_PROBLEM DESCRIPTION_
Extract, word for word, each line from the line holding "SW1: button (IC1/RST, VS)" through the end of the records. Omit every picture.

_Itemized modification records_

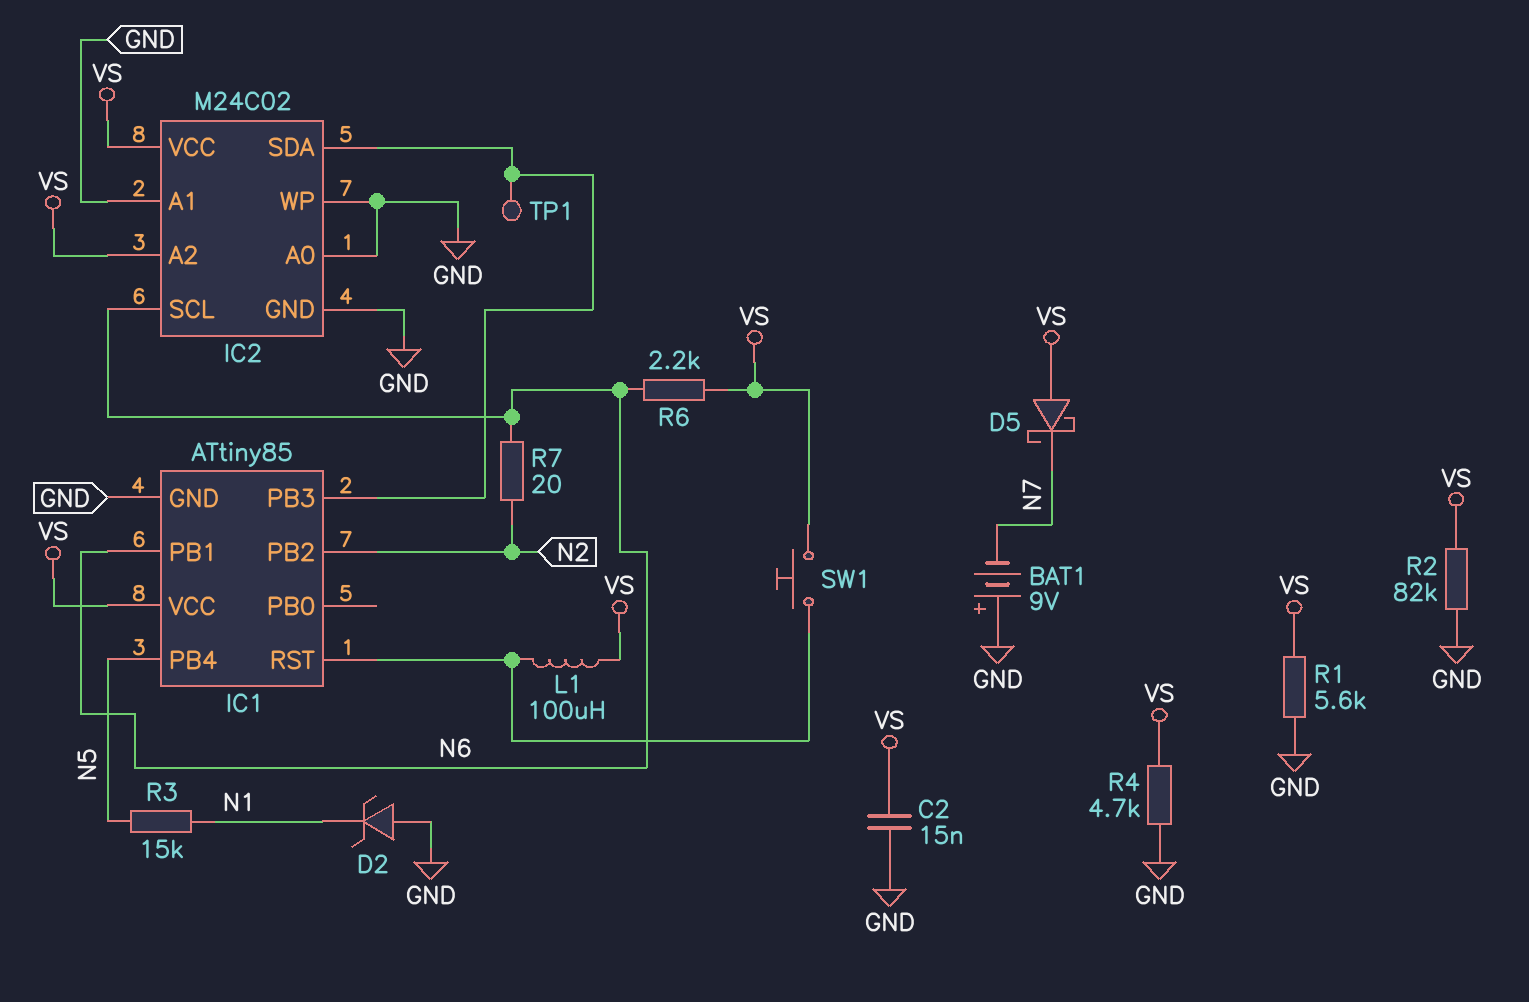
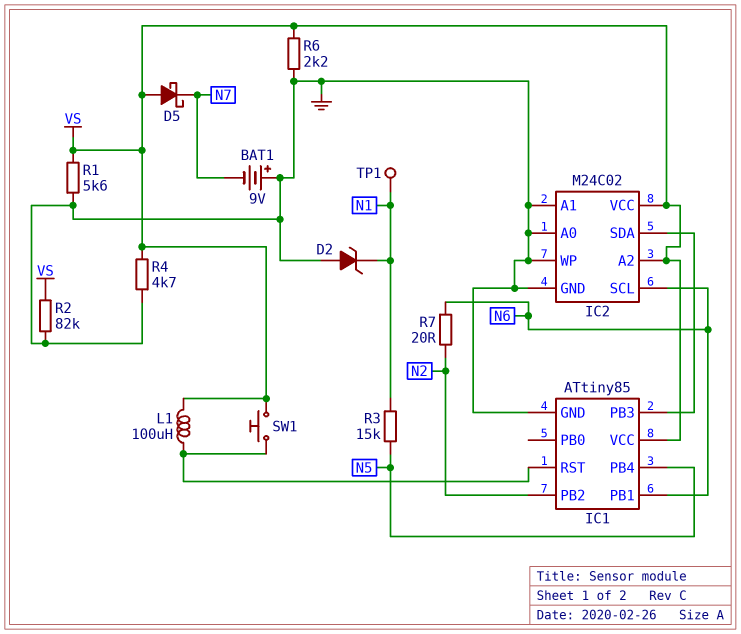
C2: 15nF (GND, VS) -> none
R6: 2.2k (N6, VS) -> 2.2k (GND, VS)
TP1: test point (IC1/PB3) -> test point (N1)

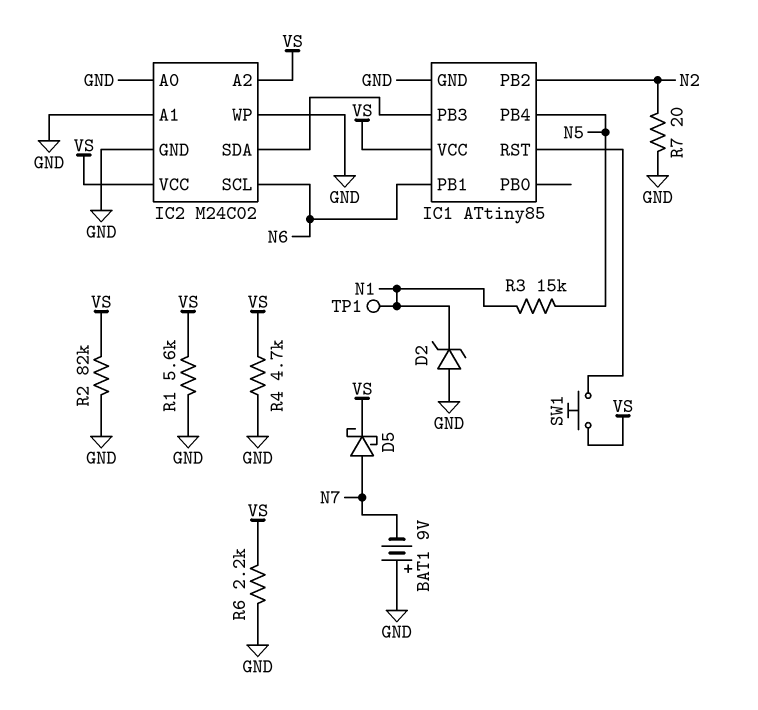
D5: schottky (A VS, K N7) -> schottky (A N7, K VS)
L1: 100uH (IC1/RST, VS) -> none
R7: 20 (N2, N6) -> 20 (GND, N2)

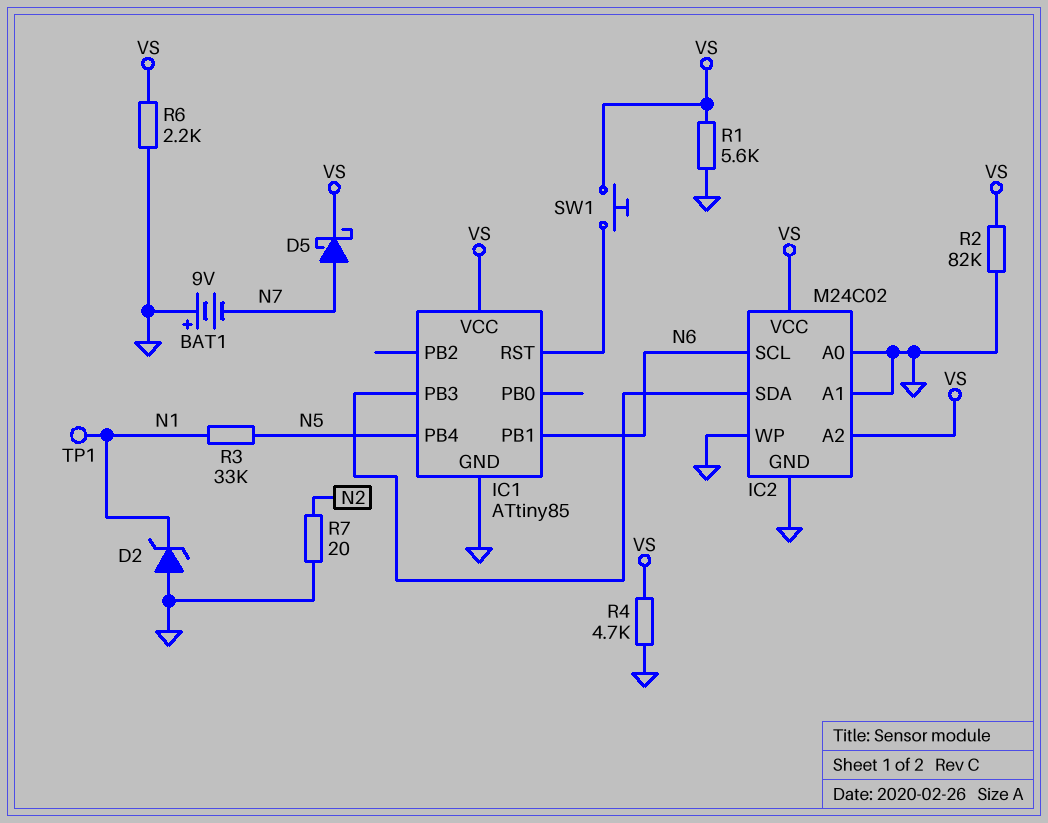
IC1 pin PB2: N2 -> none
R3: 15k (N1, N5) -> 33k (N1, N5)

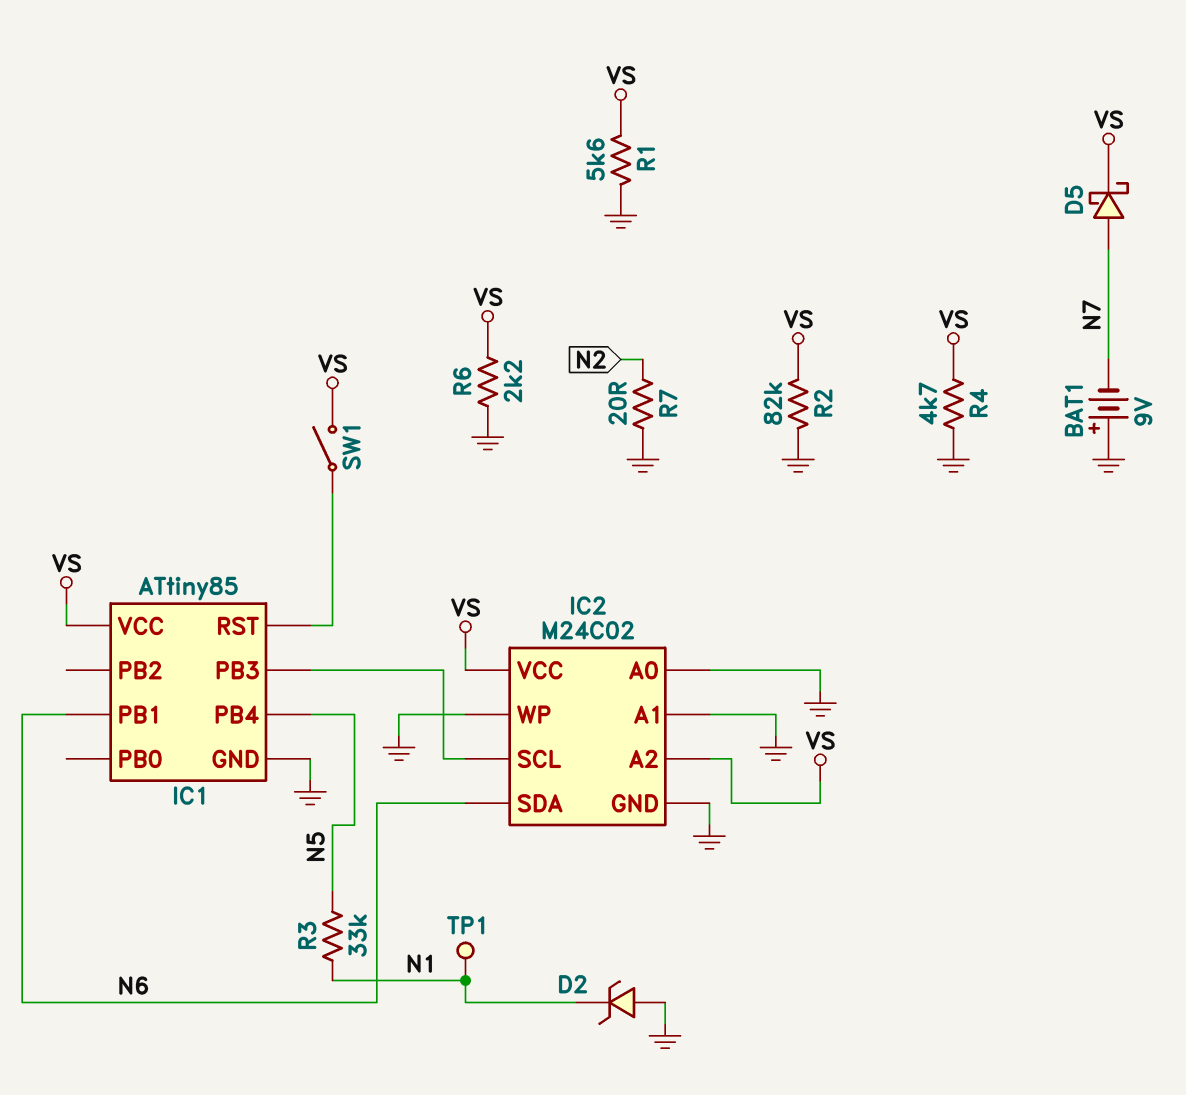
IC2 pin SCL: N6 -> IC1/PB3
IC2 pin SDA: IC1/PB3 -> N6
SW1: button (IC1/RST, VS) -> switch (IC1/RST, VS)

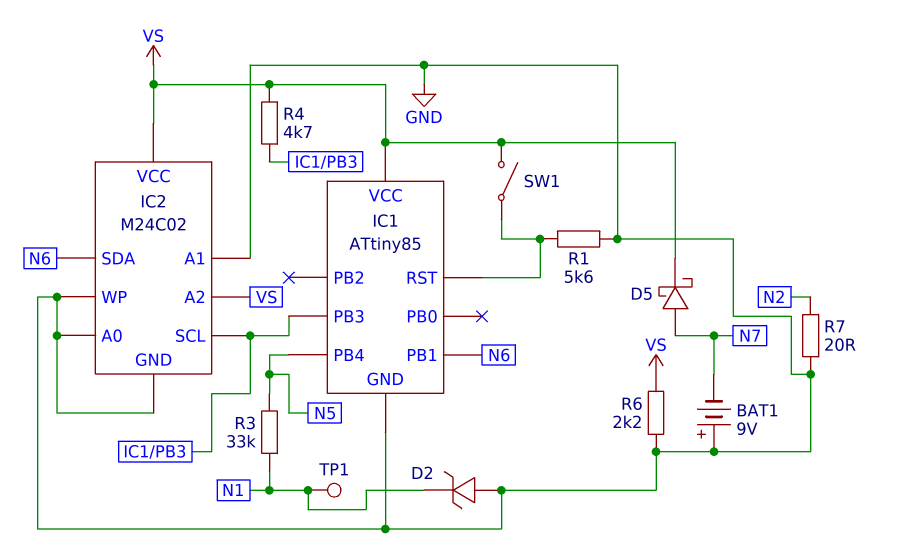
R1: 5.6k (GND, VS) -> 5.6k (GND, IC1/RST)
R2: 82k (GND, VS) -> none
R4: 4.7k (GND, VS) -> 4.7k (IC1/PB3, VS)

_REPLY TO THE TASK_
SW1: button (IC1/RST, VS) -> switch (IC1/RST, VS)

R1: 5.6k (GND, VS) -> 5.6k (GND, IC1/RST)
R2: 82k (GND, VS) -> none
R4: 4.7k (GND, VS) -> 4.7k (IC1/PB3, VS)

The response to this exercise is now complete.